**** Entries supplied ****
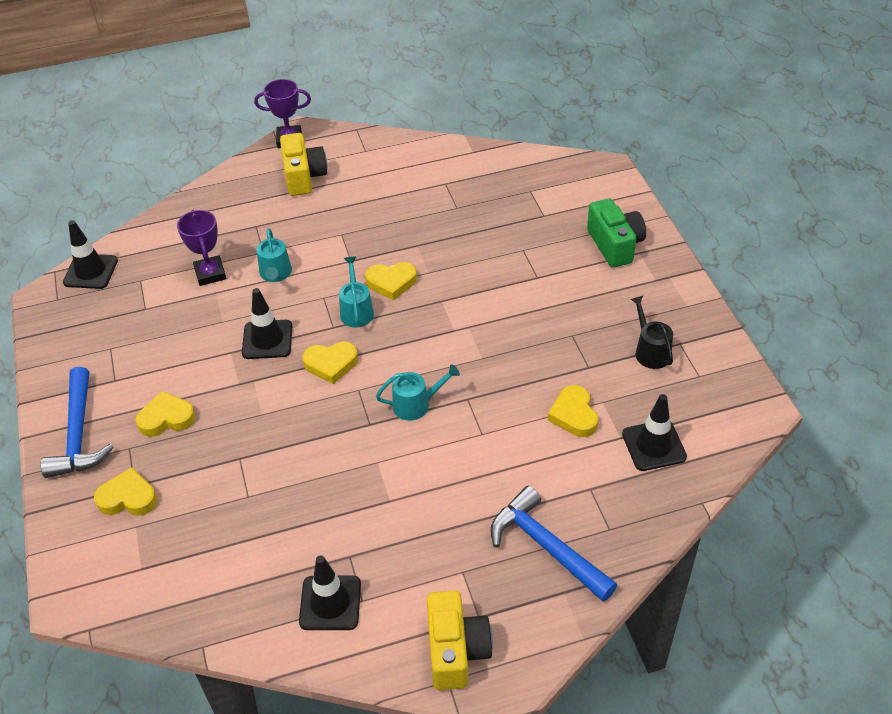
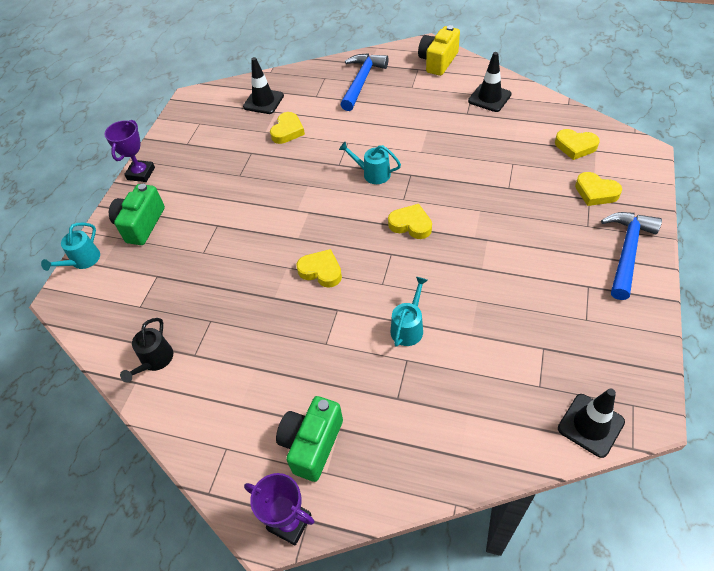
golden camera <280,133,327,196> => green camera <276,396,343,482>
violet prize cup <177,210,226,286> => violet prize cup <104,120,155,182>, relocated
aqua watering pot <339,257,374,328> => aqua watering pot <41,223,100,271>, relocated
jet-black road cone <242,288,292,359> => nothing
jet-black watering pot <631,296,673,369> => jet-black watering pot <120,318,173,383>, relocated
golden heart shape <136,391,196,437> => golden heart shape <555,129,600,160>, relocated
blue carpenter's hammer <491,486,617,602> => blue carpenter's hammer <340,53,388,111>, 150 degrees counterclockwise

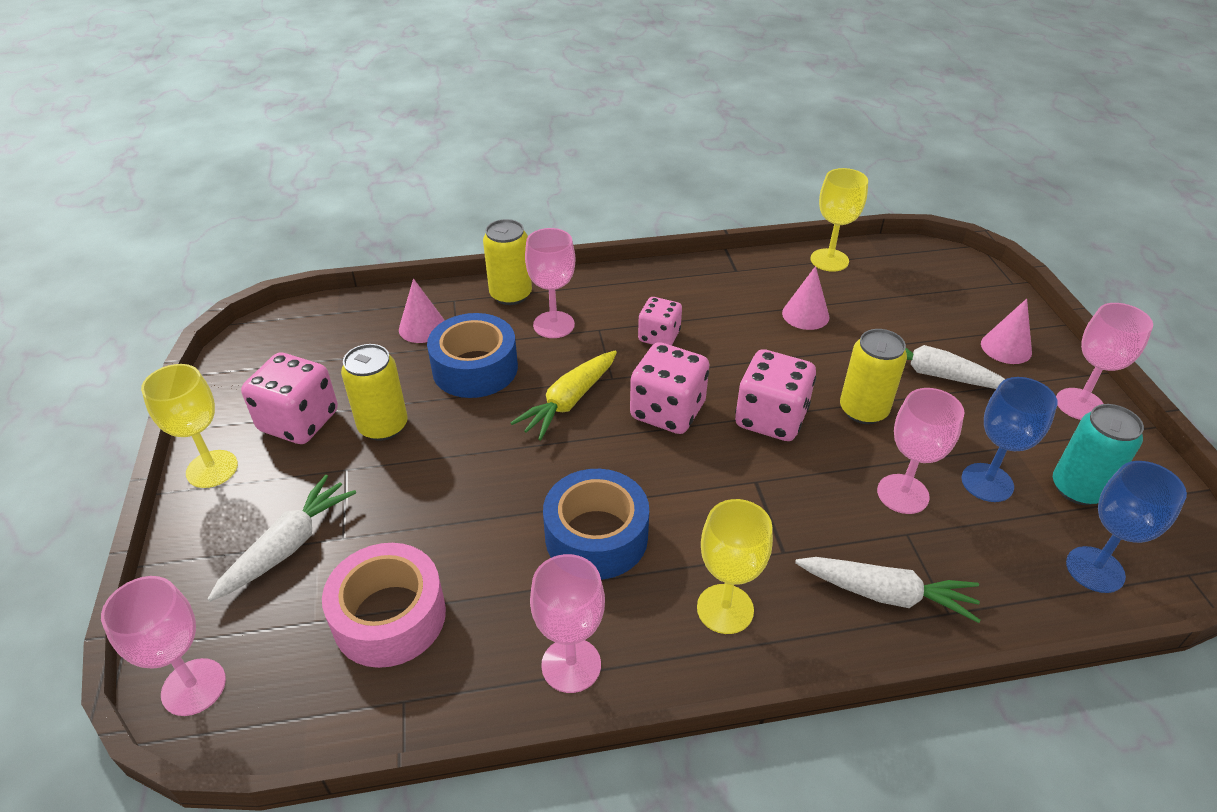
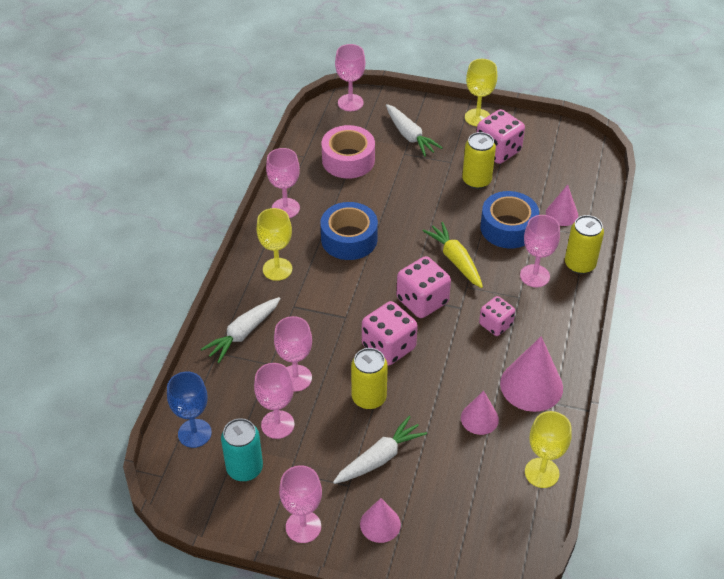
blue goblet <961,377,1058,502> => rosy goblet <254,363,295,439>
nothing => rosy solid cone <500,336,563,412>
****
> _Aim of the task_: Once more, please print all the lines above exactly, without their pictures.

> _Task output_:
golden camera <280,133,327,196> => green camera <276,396,343,482>
violet prize cup <177,210,226,286> => violet prize cup <104,120,155,182>, relocated
aqua watering pot <339,257,374,328> => aqua watering pot <41,223,100,271>, relocated
jet-black road cone <242,288,292,359> => nothing
jet-black watering pot <631,296,673,369> => jet-black watering pot <120,318,173,383>, relocated
golden heart shape <136,391,196,437> => golden heart shape <555,129,600,160>, relocated
blue carpenter's hammer <491,486,617,602> => blue carpenter's hammer <340,53,388,111>, 150 degrees counterclockwise

blue goblet <961,377,1058,502> => rosy goblet <254,363,295,439>
nothing => rosy solid cone <500,336,563,412>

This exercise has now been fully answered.